Give the data again exactly as written, without any of its pictures.

══ Dataset section

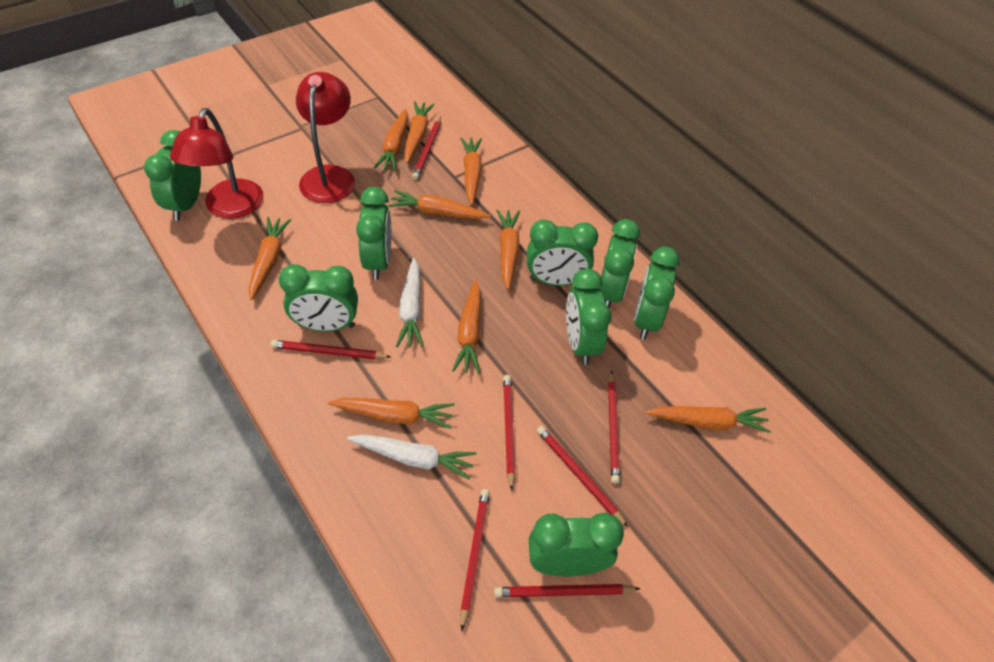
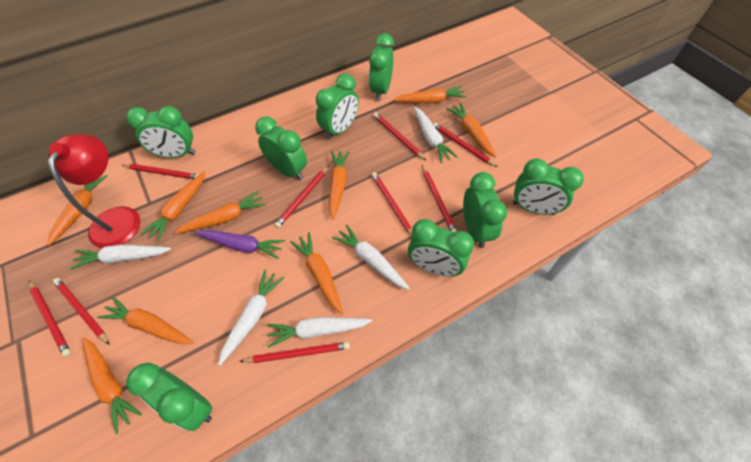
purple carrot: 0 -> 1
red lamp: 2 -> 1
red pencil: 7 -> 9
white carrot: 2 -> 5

════

◆ Written reply ◆
purple carrot: 0 -> 1
red lamp: 2 -> 1
red pencil: 7 -> 9
white carrot: 2 -> 5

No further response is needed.